[Dataset records]
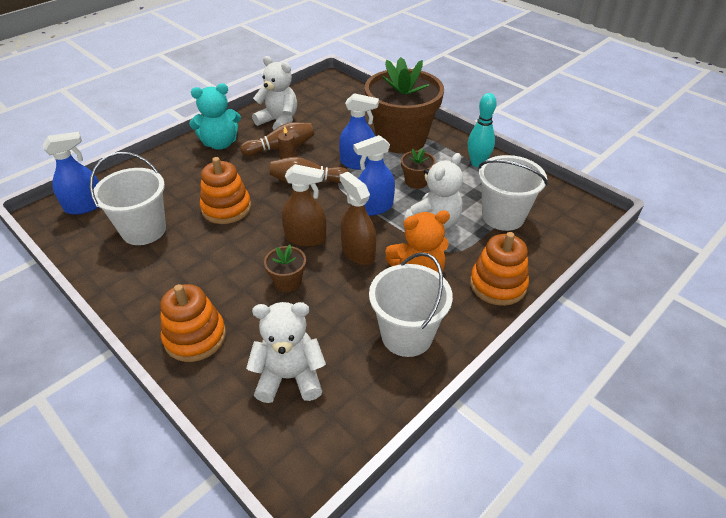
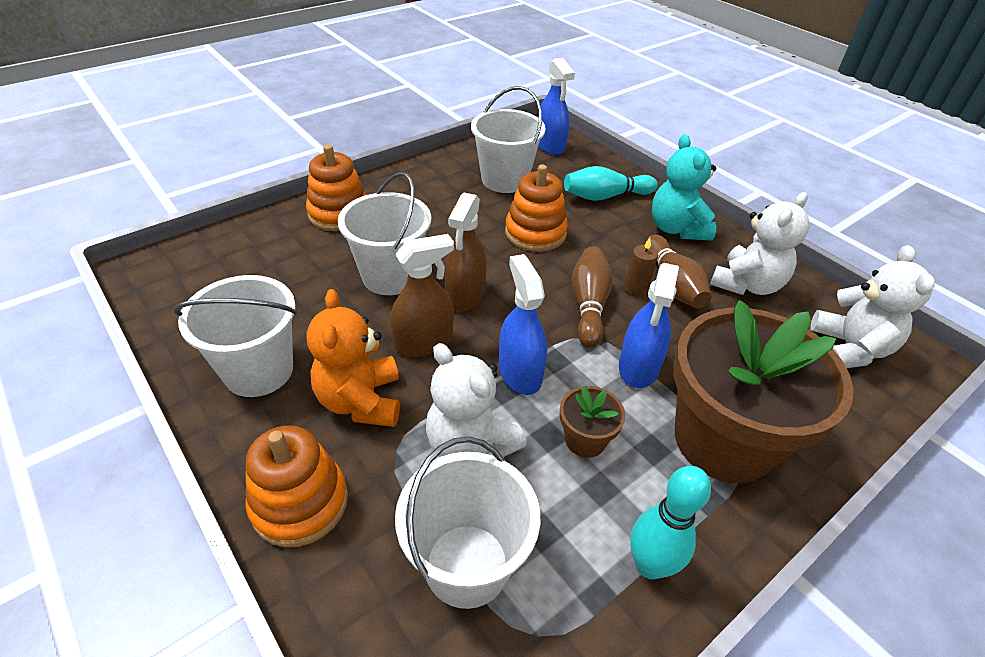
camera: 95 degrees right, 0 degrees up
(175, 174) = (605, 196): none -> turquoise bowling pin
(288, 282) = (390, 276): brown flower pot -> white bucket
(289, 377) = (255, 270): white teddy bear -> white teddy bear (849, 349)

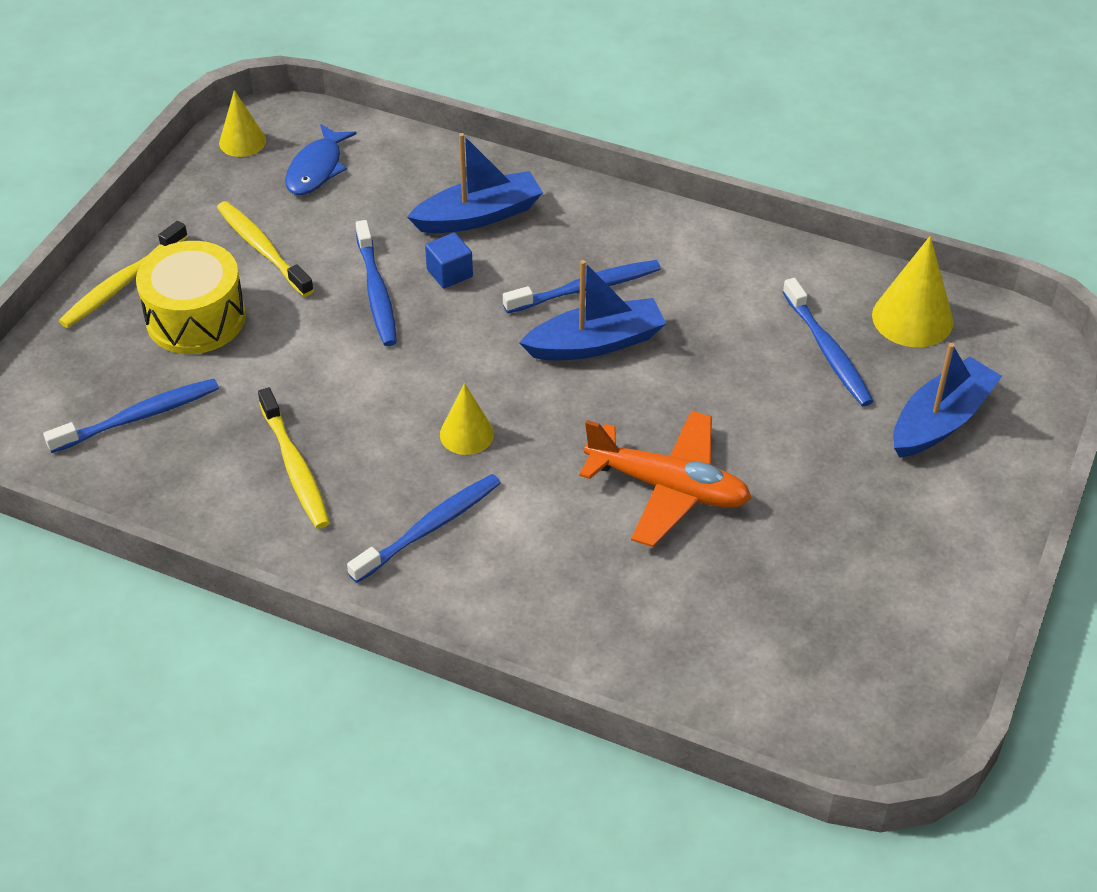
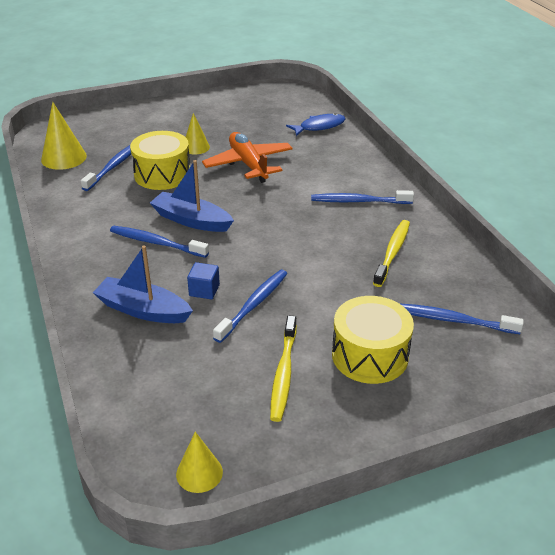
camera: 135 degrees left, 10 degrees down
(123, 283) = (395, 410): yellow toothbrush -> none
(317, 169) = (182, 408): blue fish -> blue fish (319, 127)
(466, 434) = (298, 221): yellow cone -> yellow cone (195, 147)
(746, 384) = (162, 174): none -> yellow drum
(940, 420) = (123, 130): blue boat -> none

▶ **What the task asks**:
Leave out the images and write out the lines above exactly, from the one with "(288, 282) = (390, 276): brown" up to and including the one with "(317, 169) = (182, 408): blue".

▶ **Exercise result**:
(288, 282) = (390, 276): brown flower pot -> white bucket
(289, 377) = (255, 270): white teddy bear -> white teddy bear (849, 349)

camera: 135 degrees left, 10 degrees down
(123, 283) = (395, 410): yellow toothbrush -> none
(317, 169) = (182, 408): blue fish -> blue fish (319, 127)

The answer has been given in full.